### EXERCISE DETAILS
Please count how many lines of the data include the word "purple". Give only that number in reply.

___ THE RECORDS ___

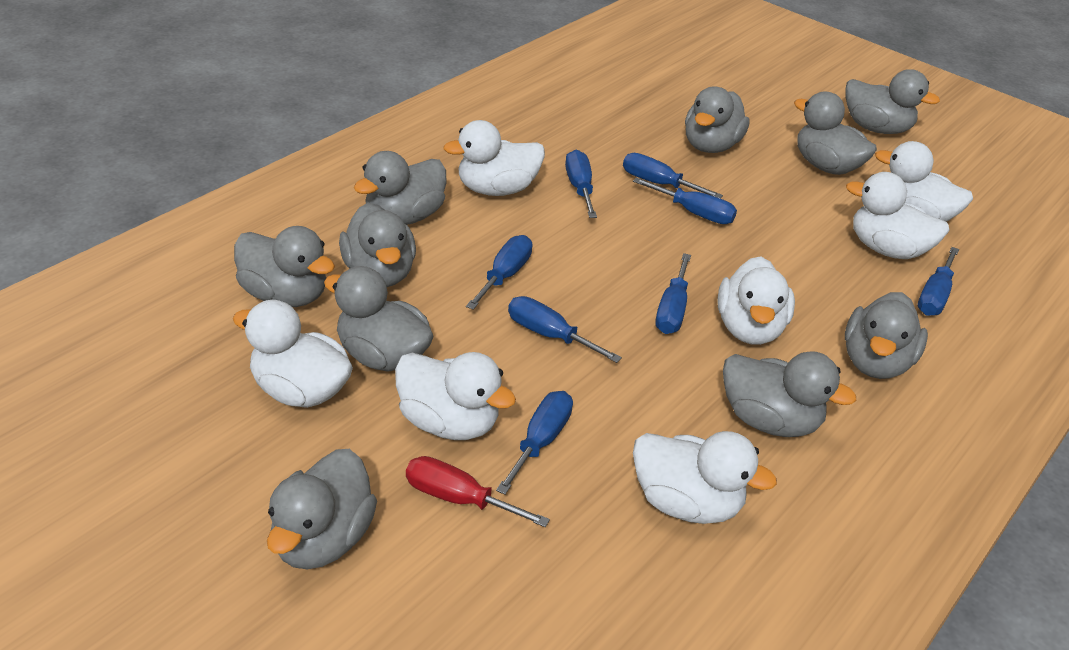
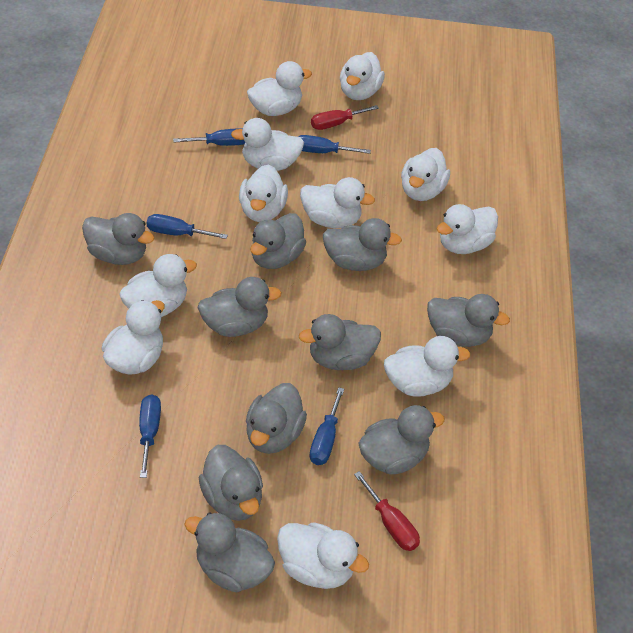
blue screwdriver: 8 -> 5
red screwdriver: 1 -> 2
white duck: 7 -> 11

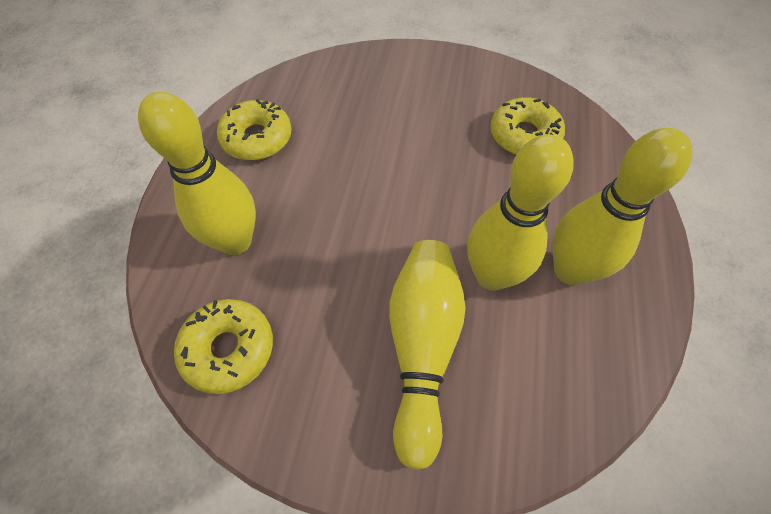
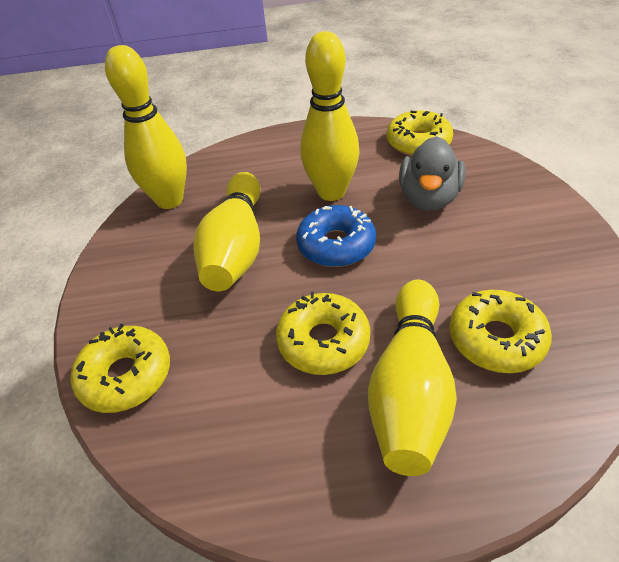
blue donut: 0 -> 1
grey duck: 0 -> 1
yellow donut: 3 -> 4

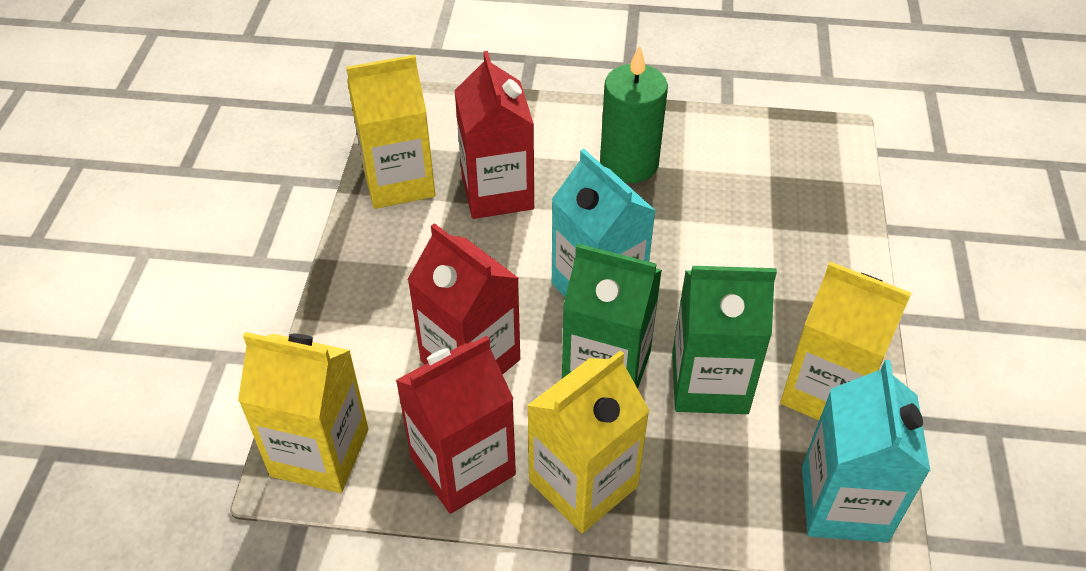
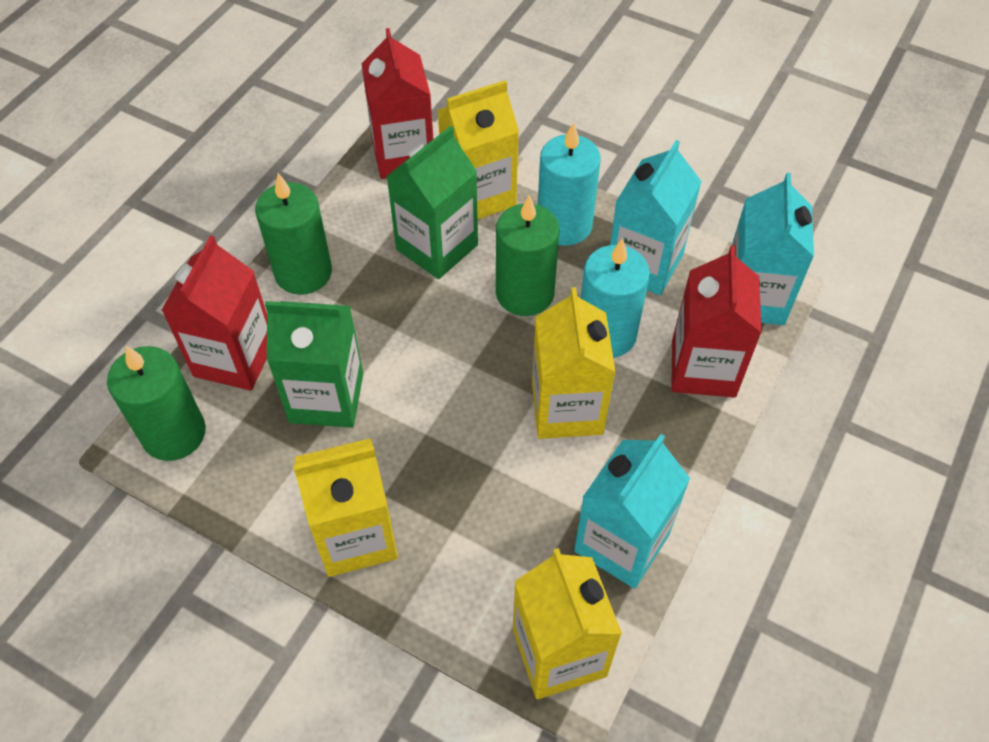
green candle: 1 -> 3
turquoise candle: 0 -> 2
turquoise carton: 2 -> 3

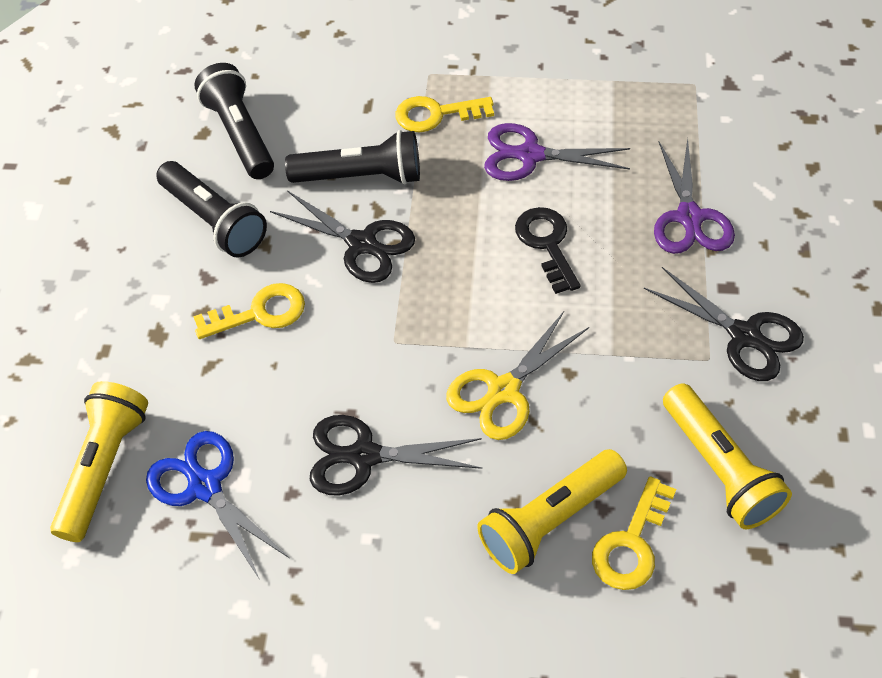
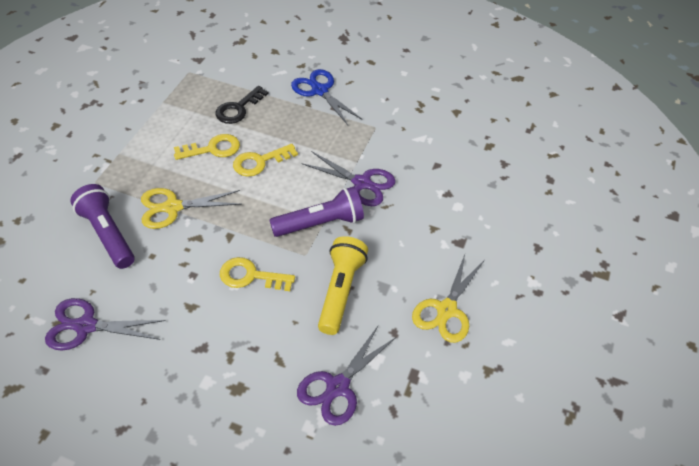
black flashlight: 3 -> 0
black scissors: 3 -> 0
purple flashlight: 0 -> 2
purple scissors: 2 -> 3
yellow flashlight: 3 -> 1
yellow scissors: 1 -> 2

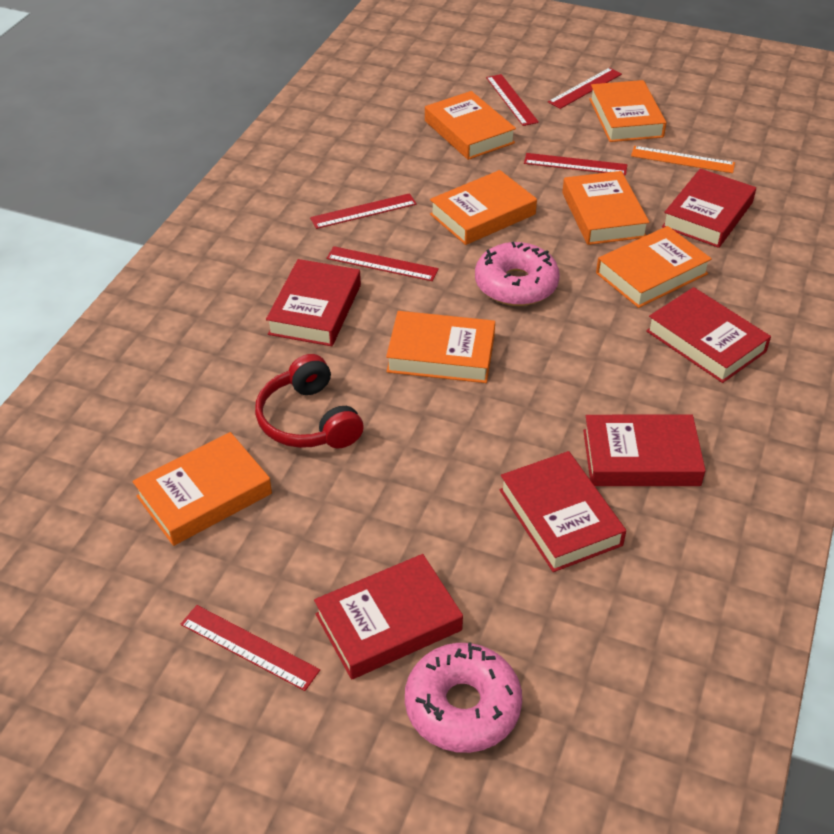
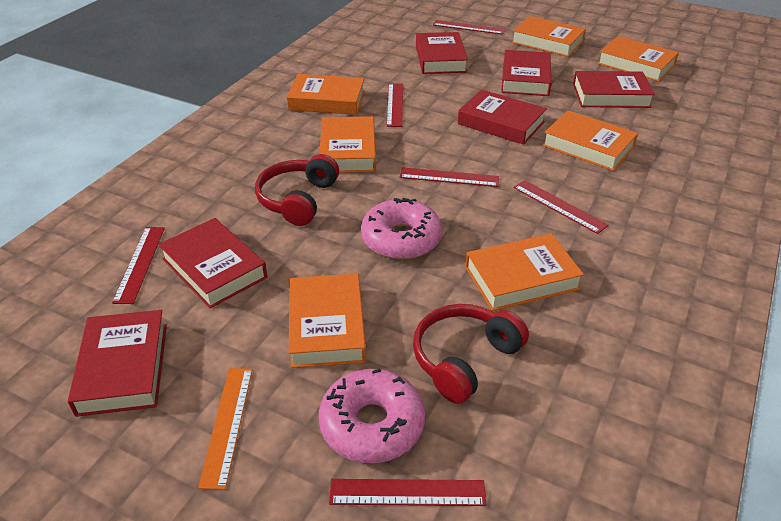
red headphones: 1 -> 2

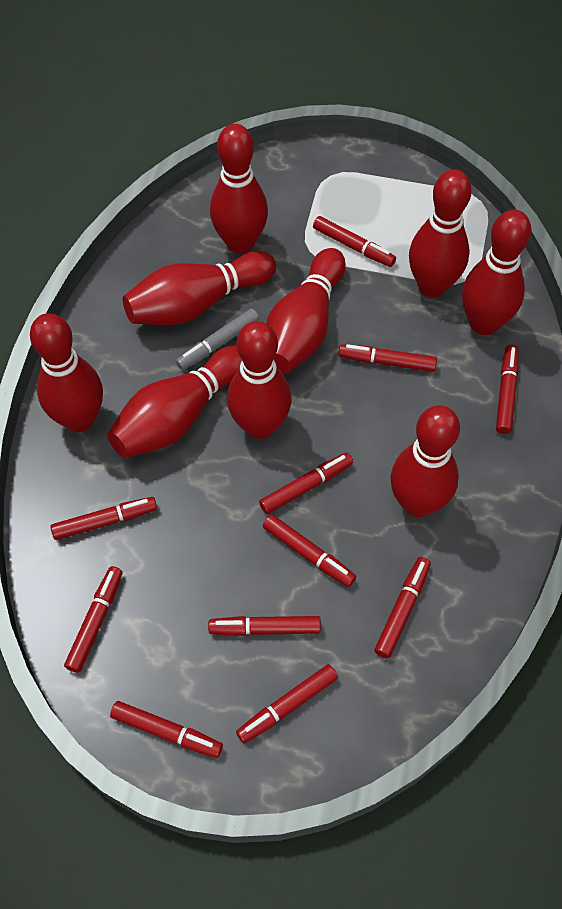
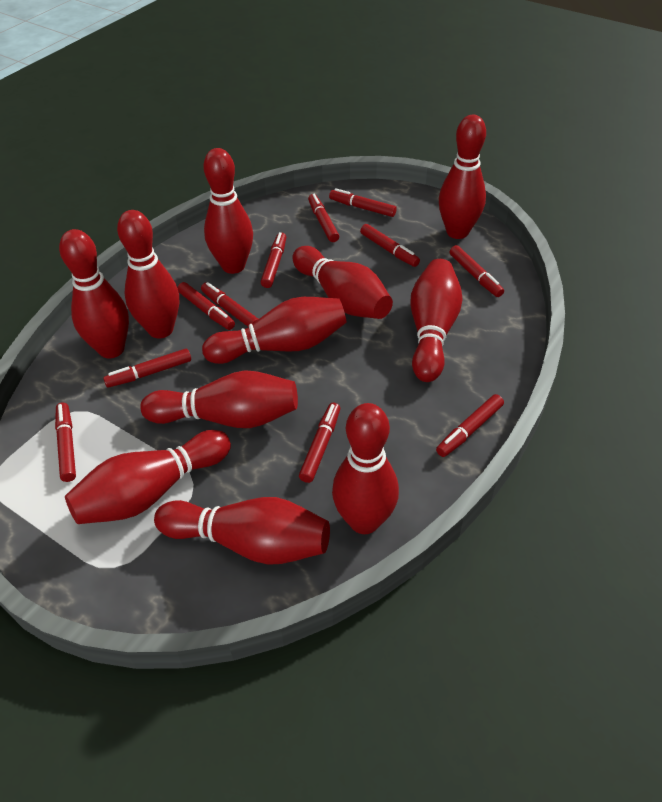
grey marker: 1 -> 0
red bowling pin: 9 -> 11

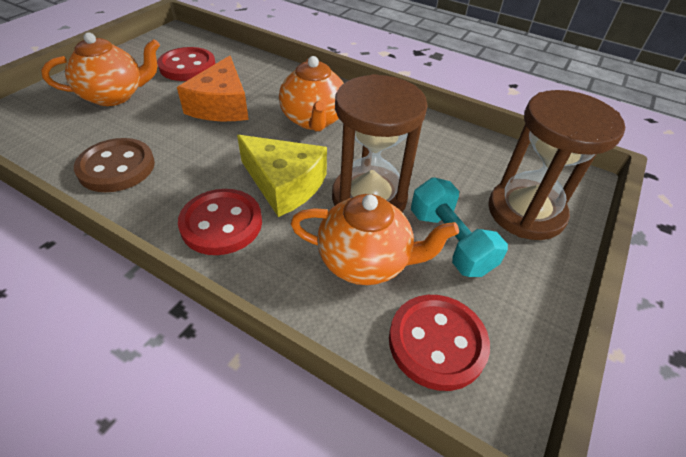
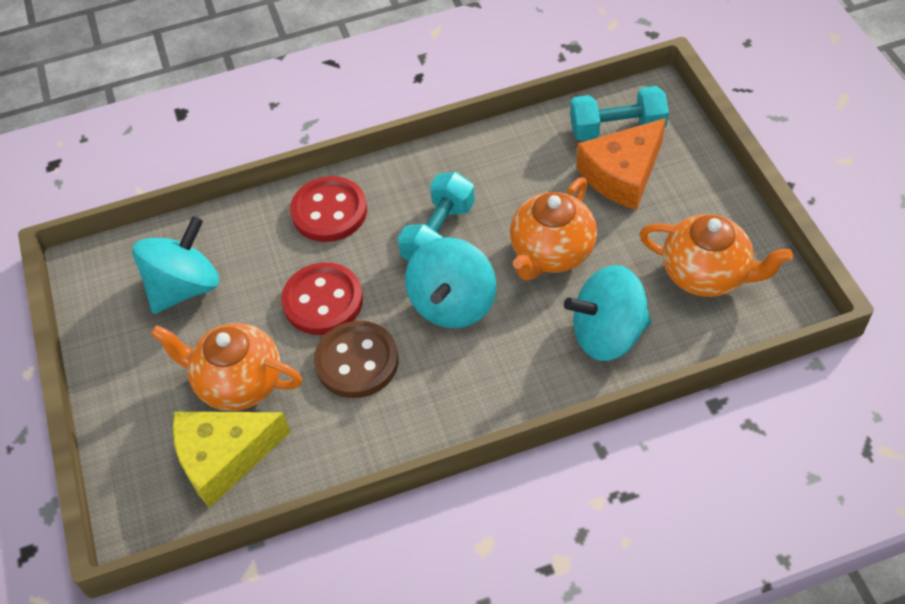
brown hourglass: 2 -> 0
red button: 3 -> 2
turquoise dumbbell: 1 -> 2
turquoise spinning top: 0 -> 3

___

### ANSWER SECTION
2